START Material provided

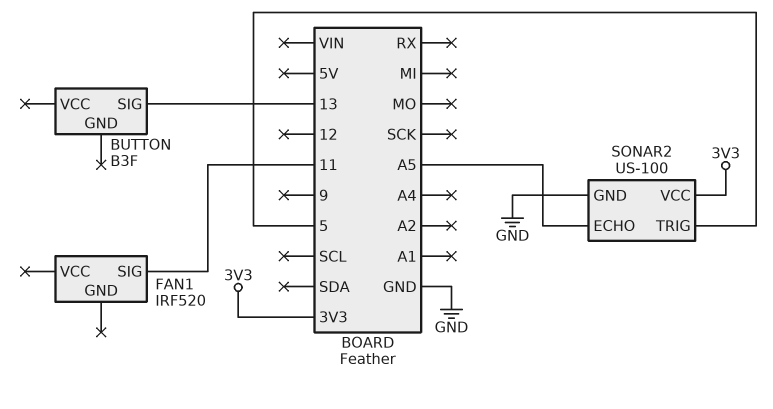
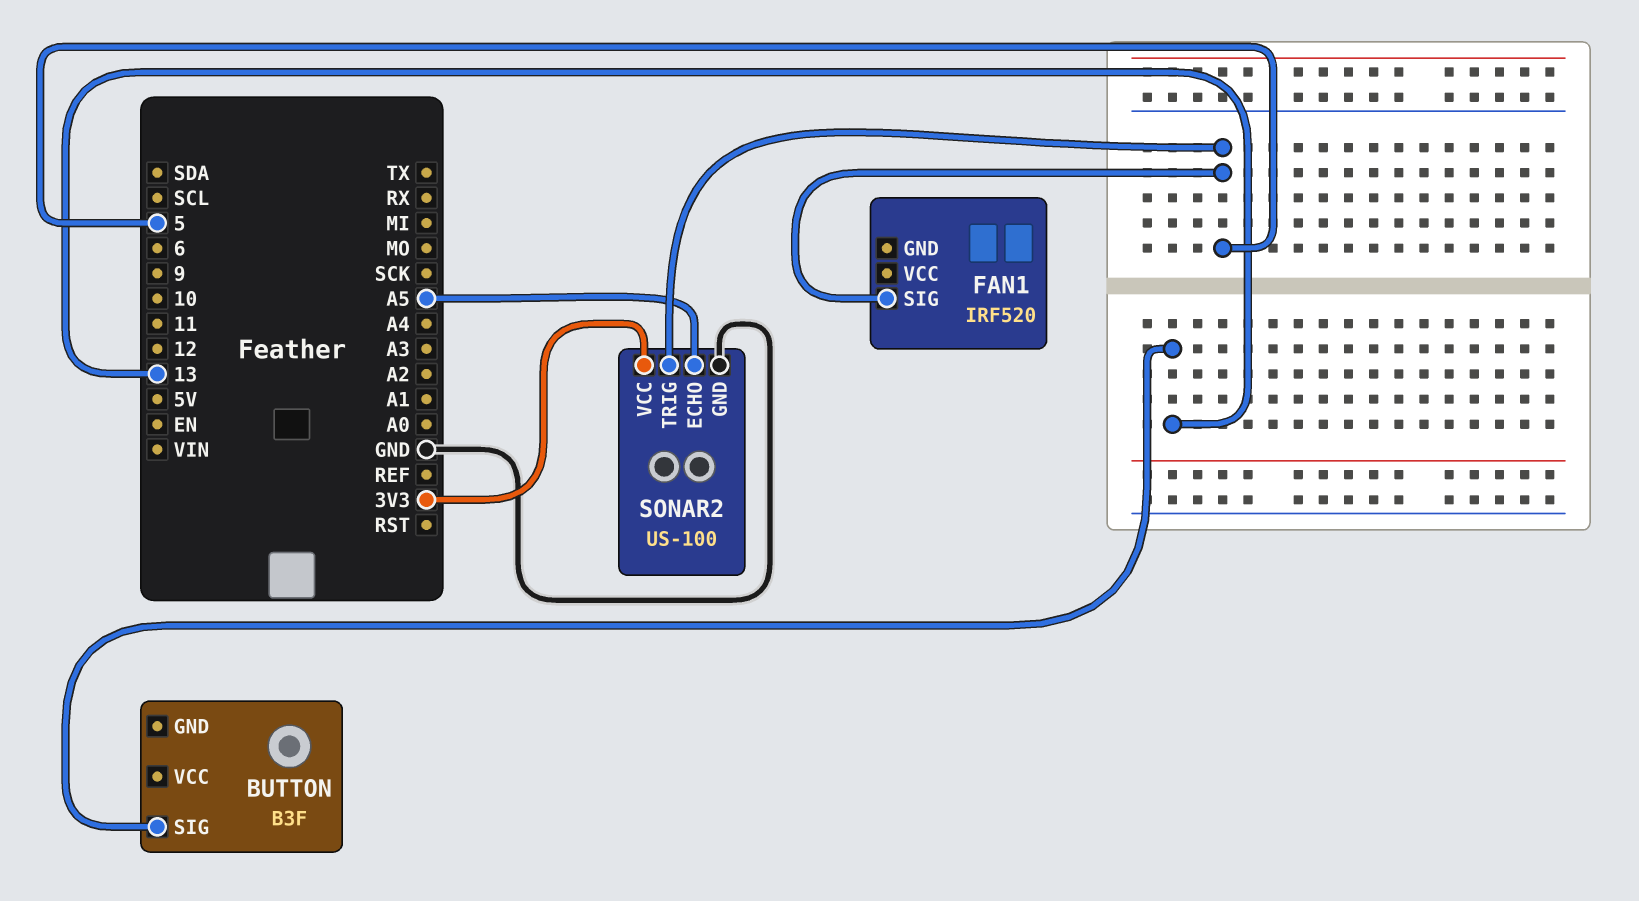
FAN1 pin SIG: 11 -> 5

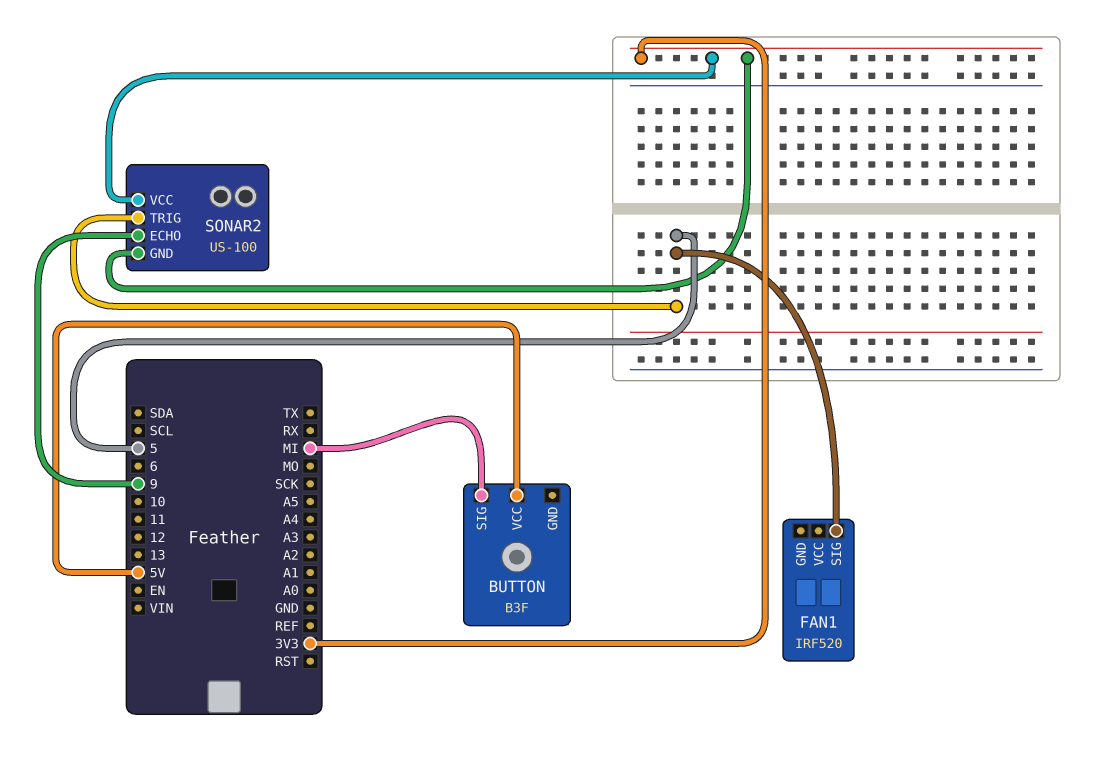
BUTTON pin SIG: 13 -> MI
BUTTON pin VCC: none -> 5V
SONAR2 pin ECHO: A5 -> 9
SONAR2 pin GND: GND -> 3V3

END Material provided

● What the task asks: Send back exactly the lines from the line with "BUTTON pin SIG: 13 -> MI" through the end of the records.

● Solution to the problem:
BUTTON pin SIG: 13 -> MI
BUTTON pin VCC: none -> 5V
SONAR2 pin ECHO: A5 -> 9
SONAR2 pin GND: GND -> 3V3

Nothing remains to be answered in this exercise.